▸ **WHAT THIS TASK INVOLVES**
Look below for the line containing "relocated: GreenBanana <549,513>"; from there, print each line exactly up to and including the line containing "Someone swapped the yellow", and stop.

-- Opening Marker --

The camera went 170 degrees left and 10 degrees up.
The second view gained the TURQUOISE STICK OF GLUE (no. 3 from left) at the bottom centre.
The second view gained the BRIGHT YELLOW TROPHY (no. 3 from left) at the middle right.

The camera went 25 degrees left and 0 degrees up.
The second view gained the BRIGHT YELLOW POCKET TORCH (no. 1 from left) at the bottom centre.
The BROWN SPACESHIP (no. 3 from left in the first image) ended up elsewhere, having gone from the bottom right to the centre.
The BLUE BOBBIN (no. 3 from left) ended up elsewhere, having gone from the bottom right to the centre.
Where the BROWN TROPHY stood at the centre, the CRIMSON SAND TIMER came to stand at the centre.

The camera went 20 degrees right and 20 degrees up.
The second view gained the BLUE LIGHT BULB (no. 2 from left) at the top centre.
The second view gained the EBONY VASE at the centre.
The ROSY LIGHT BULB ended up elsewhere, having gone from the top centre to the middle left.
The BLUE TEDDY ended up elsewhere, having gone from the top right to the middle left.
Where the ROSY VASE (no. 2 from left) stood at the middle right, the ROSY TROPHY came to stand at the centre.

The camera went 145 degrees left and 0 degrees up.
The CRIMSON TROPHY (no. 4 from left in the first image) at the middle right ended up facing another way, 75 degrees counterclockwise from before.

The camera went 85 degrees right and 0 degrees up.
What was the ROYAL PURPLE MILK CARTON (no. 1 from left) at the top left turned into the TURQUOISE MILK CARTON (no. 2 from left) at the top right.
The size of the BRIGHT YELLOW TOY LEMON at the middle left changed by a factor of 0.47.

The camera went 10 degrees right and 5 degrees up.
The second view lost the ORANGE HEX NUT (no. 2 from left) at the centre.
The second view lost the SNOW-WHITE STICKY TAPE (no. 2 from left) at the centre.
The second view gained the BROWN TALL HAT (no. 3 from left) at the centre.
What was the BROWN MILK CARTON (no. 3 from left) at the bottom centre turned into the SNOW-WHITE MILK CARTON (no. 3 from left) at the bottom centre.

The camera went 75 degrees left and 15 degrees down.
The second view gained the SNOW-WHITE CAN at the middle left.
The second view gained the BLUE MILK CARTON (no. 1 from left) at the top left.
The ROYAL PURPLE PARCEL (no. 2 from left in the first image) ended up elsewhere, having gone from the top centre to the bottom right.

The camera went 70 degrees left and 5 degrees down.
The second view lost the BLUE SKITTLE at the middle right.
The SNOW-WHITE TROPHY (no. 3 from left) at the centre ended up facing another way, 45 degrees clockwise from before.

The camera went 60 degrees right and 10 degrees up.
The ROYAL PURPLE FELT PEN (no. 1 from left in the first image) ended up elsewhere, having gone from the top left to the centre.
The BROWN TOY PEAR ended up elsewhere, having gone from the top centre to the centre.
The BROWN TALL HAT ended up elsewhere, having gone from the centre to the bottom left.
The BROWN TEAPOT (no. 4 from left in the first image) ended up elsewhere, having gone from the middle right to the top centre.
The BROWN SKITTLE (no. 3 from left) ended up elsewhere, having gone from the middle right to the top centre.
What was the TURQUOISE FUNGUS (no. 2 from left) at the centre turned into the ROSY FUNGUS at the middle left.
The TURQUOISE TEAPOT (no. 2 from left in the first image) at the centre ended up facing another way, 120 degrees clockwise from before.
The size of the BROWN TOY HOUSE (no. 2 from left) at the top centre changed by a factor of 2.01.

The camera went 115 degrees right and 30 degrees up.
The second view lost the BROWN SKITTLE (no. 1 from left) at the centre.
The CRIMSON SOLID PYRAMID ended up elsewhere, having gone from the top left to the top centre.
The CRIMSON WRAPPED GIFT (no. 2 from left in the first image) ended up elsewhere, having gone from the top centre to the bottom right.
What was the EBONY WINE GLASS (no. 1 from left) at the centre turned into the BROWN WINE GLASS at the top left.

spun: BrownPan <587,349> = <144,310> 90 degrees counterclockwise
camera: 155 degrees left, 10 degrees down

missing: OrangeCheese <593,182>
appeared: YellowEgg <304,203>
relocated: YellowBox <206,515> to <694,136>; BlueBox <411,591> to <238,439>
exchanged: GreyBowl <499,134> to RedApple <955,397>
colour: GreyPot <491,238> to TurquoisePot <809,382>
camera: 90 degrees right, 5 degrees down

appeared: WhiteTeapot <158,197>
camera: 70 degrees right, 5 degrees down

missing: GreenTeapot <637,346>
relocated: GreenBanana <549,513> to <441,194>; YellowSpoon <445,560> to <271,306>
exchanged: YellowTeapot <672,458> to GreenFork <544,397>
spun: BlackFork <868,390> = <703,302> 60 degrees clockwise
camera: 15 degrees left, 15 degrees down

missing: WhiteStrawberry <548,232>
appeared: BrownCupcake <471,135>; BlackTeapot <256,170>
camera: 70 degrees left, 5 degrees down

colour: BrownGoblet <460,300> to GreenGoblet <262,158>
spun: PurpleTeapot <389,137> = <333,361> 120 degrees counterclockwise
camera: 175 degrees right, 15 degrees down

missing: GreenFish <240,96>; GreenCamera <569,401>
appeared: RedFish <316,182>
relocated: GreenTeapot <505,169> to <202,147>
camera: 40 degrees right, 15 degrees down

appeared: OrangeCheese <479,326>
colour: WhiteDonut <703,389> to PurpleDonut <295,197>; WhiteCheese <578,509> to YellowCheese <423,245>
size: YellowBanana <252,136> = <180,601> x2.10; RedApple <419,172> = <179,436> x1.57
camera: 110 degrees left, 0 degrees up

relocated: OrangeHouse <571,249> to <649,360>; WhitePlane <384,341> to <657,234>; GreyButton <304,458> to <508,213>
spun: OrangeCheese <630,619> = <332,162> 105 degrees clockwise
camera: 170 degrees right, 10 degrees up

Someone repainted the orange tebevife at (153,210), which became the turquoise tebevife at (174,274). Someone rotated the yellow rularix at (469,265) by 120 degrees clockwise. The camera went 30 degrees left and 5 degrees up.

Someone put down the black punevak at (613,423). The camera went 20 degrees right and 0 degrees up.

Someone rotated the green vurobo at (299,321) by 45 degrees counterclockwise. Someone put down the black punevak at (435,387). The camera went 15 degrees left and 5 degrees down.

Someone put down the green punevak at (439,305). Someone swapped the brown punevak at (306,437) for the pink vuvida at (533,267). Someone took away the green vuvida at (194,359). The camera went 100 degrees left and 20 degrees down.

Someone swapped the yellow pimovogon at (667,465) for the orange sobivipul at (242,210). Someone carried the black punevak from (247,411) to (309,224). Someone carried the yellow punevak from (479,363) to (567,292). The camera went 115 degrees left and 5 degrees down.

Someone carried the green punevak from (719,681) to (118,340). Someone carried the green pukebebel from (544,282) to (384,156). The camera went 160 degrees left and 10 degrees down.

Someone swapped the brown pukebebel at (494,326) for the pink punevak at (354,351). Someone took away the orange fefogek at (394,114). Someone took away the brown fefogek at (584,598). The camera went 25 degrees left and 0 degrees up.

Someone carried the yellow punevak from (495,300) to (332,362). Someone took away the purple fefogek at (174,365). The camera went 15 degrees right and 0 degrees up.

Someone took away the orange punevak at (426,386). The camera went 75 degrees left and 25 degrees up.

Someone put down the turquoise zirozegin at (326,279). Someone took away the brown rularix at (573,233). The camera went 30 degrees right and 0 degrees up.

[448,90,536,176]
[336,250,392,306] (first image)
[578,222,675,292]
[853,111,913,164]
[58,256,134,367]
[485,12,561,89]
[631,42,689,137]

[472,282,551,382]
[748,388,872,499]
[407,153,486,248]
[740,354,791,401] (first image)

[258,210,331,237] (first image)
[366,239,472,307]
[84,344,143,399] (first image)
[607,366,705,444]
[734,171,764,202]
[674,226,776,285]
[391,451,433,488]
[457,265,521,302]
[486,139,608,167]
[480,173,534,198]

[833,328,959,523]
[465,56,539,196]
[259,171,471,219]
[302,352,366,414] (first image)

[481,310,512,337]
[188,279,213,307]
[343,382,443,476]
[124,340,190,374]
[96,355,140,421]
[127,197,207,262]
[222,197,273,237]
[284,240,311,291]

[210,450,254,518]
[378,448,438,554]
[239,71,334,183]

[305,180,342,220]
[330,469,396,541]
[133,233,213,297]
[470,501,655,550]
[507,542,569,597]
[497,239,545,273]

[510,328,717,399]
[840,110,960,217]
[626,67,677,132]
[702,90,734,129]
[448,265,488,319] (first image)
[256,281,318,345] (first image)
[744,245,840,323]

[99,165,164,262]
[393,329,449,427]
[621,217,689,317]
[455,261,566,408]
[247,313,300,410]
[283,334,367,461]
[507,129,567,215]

-- Closing Marker --

▸ **RESPONSE BOX**
relocated: GreenBanana <549,513> to <441,194>; YellowSpoon <445,560> to <271,306>
exchanged: YellowTeapot <672,458> to GreenFork <544,397>
spun: BlackFork <868,390> = <703,302> 60 degrees clockwise
camera: 15 degrees left, 15 degrees down

missing: WhiteStrawberry <548,232>
appeared: BrownCupcake <471,135>; BlackTeapot <256,170>
camera: 70 degrees left, 5 degrees down

colour: BrownGoblet <460,300> to GreenGoblet <262,158>
spun: PurpleTeapot <389,137> = <333,361> 120 degrees counterclockwise
camera: 175 degrees right, 15 degrees down

missing: GreenFish <240,96>; GreenCamera <569,401>
appeared: RedFish <316,182>
relocated: GreenTeapot <505,169> to <202,147>
camera: 40 degrees right, 15 degrees down

appeared: OrangeCheese <479,326>
colour: WhiteDonut <703,389> to PurpleDonut <295,197>; WhiteCheese <578,509> to YellowCheese <423,245>
size: YellowBanana <252,136> = <180,601> x2.10; RedApple <419,172> = <179,436> x1.57
camera: 110 degrees left, 0 degrees up

relocated: OrangeHouse <571,249> to <649,360>; WhitePlane <384,341> to <657,234>; GreyButton <304,458> to <508,213>
spun: OrangeCheese <630,619> = <332,162> 105 degrees clockwise
camera: 170 degrees right, 10 degrees up

Someone repainted the orange tebevife at (153,210), which became the turquoise tebevife at (174,274). Someone rotated the yellow rularix at (469,265) by 120 degrees clockwise. The camera went 30 degrees left and 5 degrees up.

Someone put down the black punevak at (613,423). The camera went 20 degrees right and 0 degrees up.

Someone rotated the green vurobo at (299,321) by 45 degrees counterclockwise. Someone put down the black punevak at (435,387). The camera went 15 degrees left and 5 degrees down.

Someone put down the green punevak at (439,305). Someone swapped the brown punevak at (306,437) for the pink vuvida at (533,267). Someone took away the green vuvida at (194,359). The camera went 100 degrees left and 20 degrees down.

Someone swapped the yellow pimovogon at (667,465) for the orange sobivipul at (242,210). Someone carried the black punevak from (247,411) to (309,224). Someone carried the yellow punevak from (479,363) to (567,292). The camera went 115 degrees left and 5 degrees down.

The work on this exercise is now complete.